§ **TASK DESCRIPTION**
Write out the data below in full, unchanged, minus the images.

Image comparison data
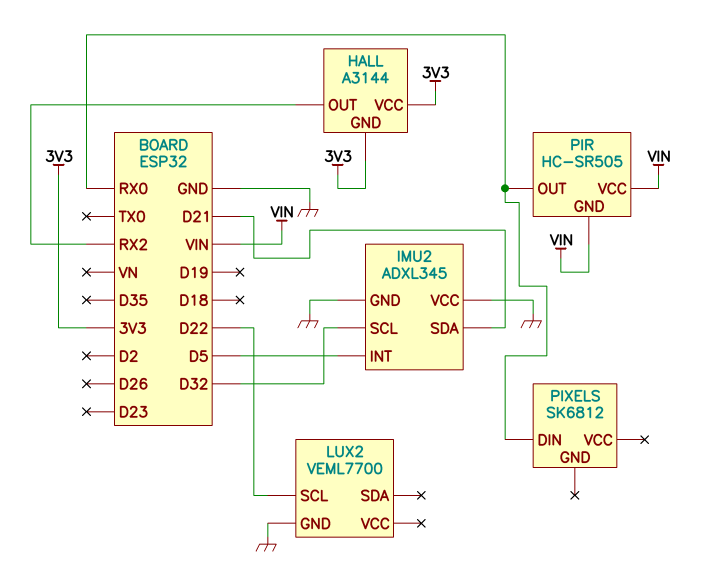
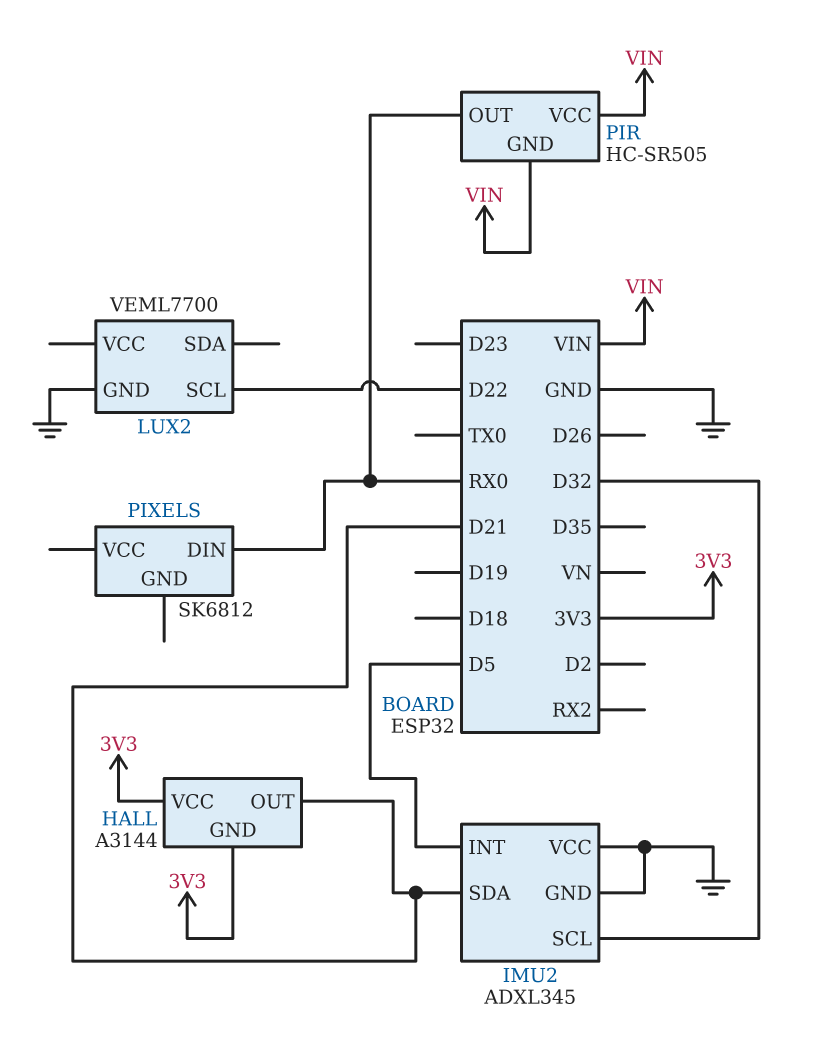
HALL pin OUT: RX2 -> D21

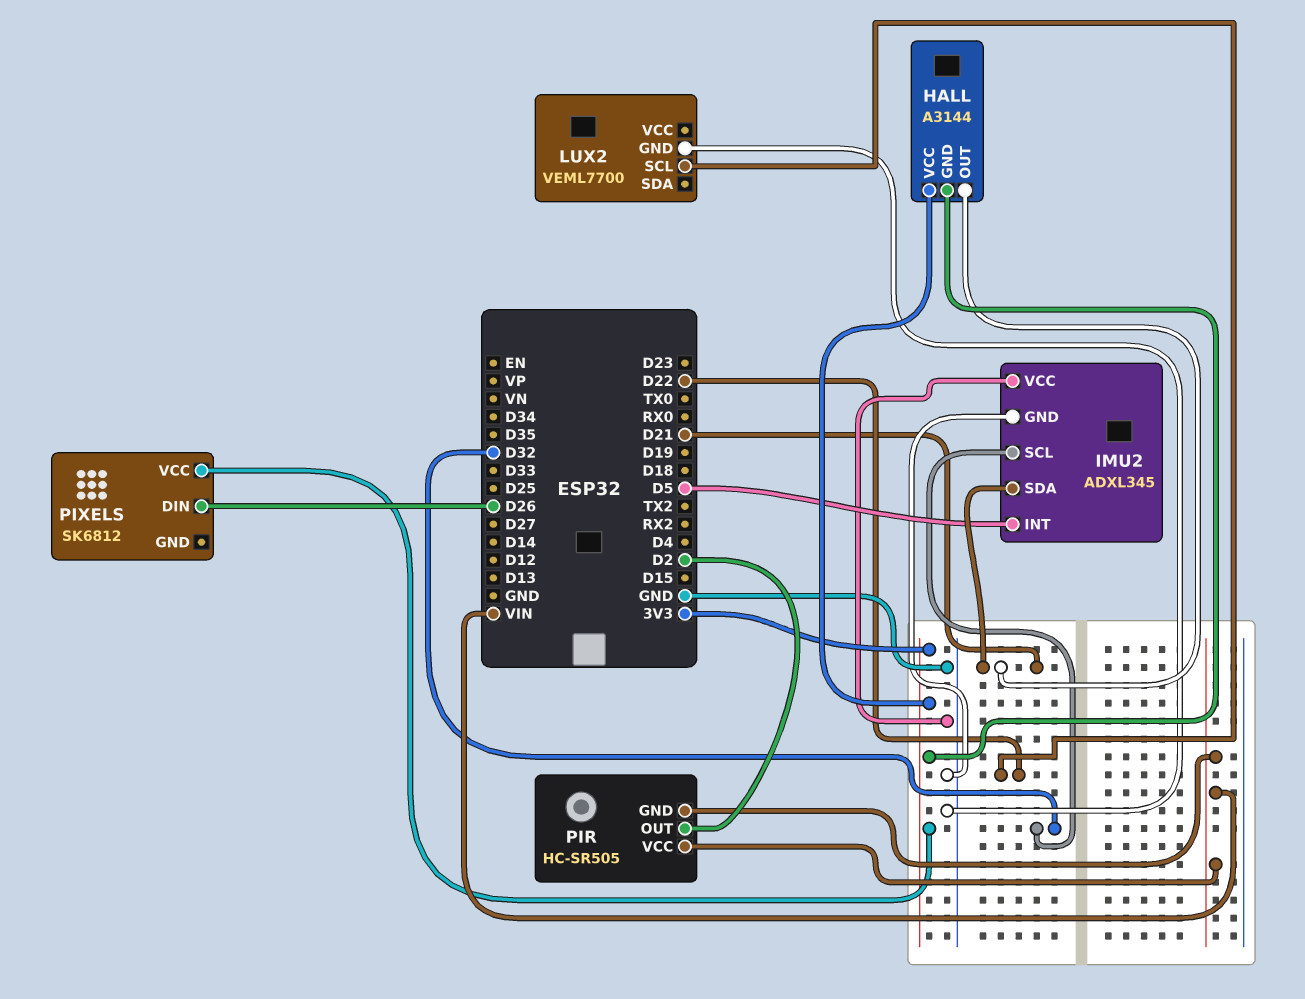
PIR pin OUT: RX0 -> D2
PIXELS pin DIN: RX0 -> D26
PIXELS pin VCC: none -> 3V3

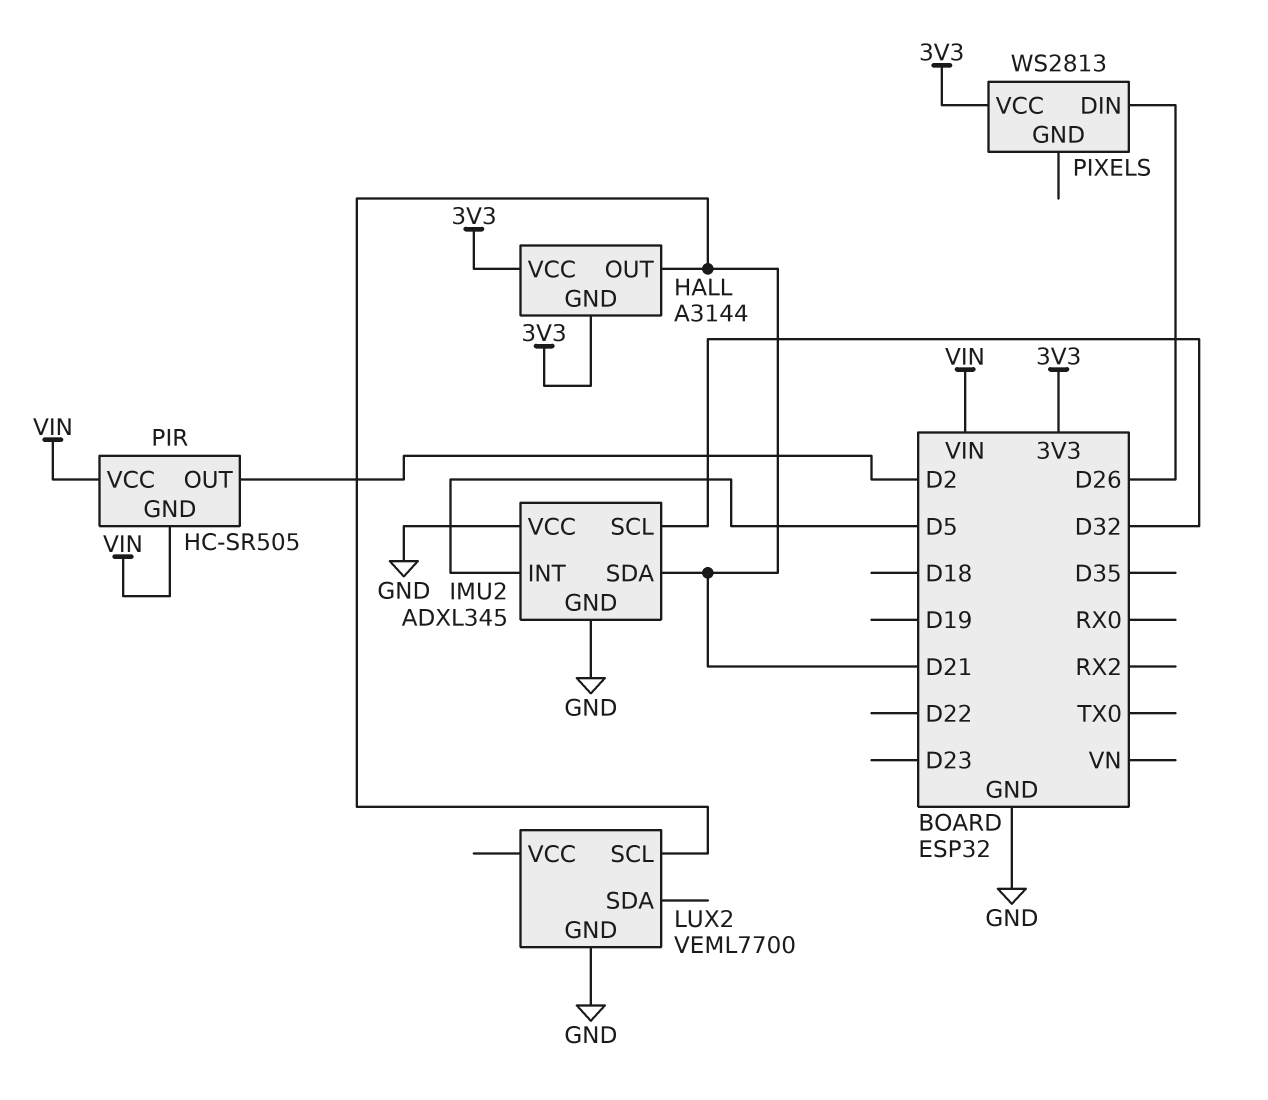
LUX2 pin SCL: D22 -> D21
PIXELS: SK6812 -> WS2813

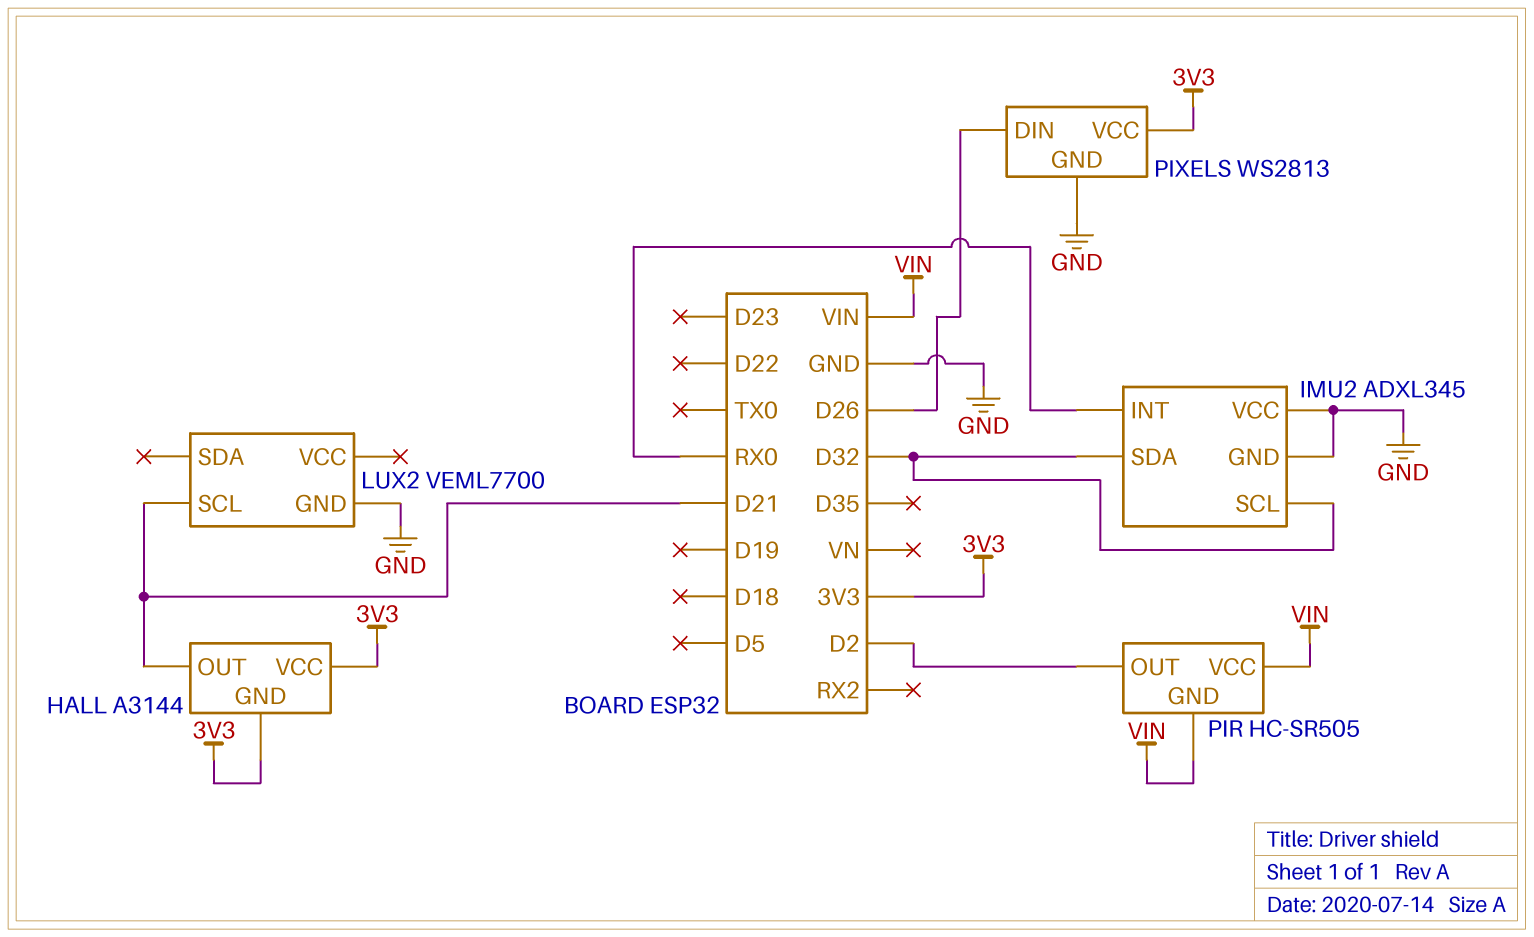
IMU2 pin INT: D5 -> RX0
IMU2 pin SDA: D21 -> D32
PIXELS pin GND: none -> GND

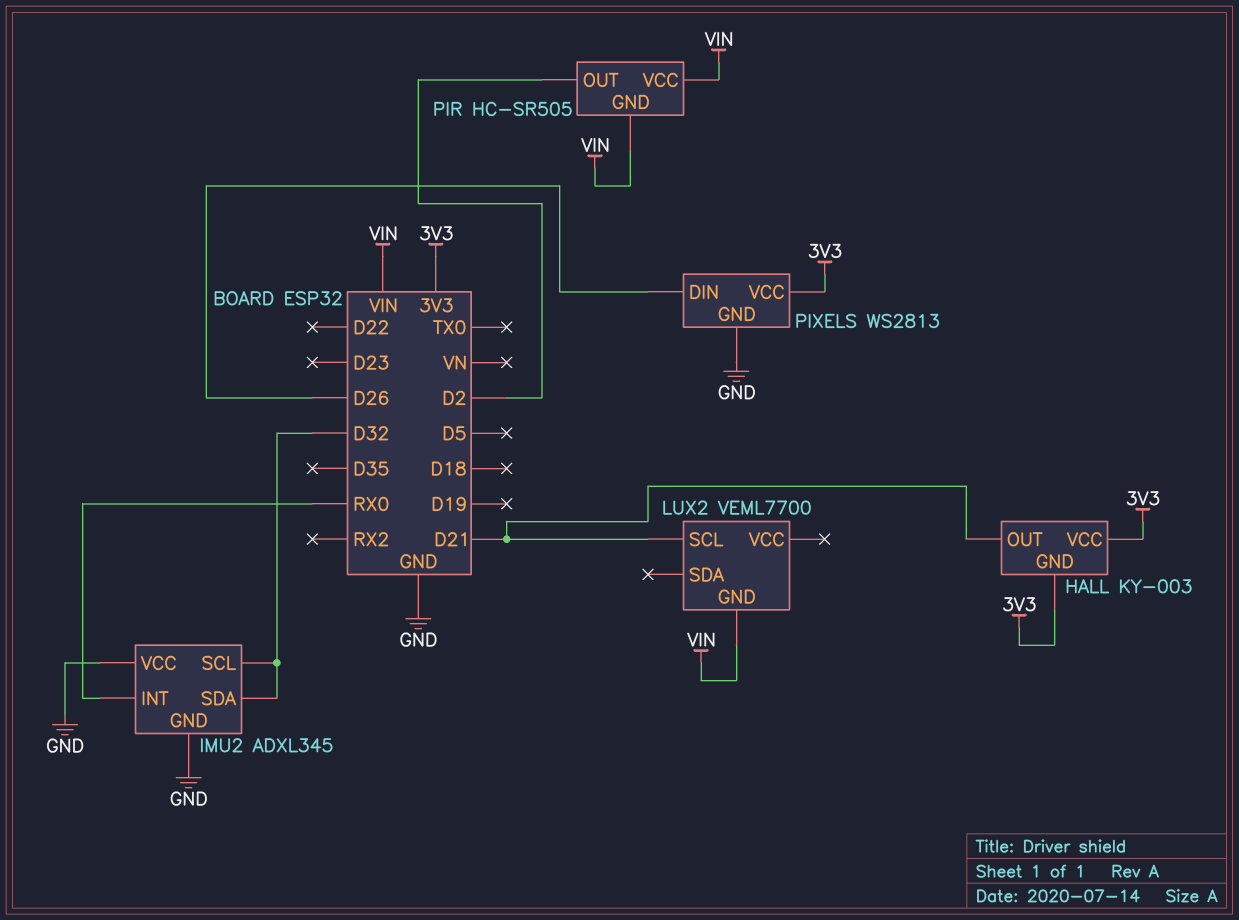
HALL: A3144 -> KY-003
LUX2 pin GND: GND -> VIN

§ **RESPONSE BELOW**
HALL pin OUT: RX2 -> D21

PIR pin OUT: RX0 -> D2
PIXELS pin DIN: RX0 -> D26
PIXELS pin VCC: none -> 3V3

LUX2 pin SCL: D22 -> D21
PIXELS: SK6812 -> WS2813

IMU2 pin INT: D5 -> RX0
IMU2 pin SDA: D21 -> D32
PIXELS pin GND: none -> GND

HALL: A3144 -> KY-003
LUX2 pin GND: GND -> VIN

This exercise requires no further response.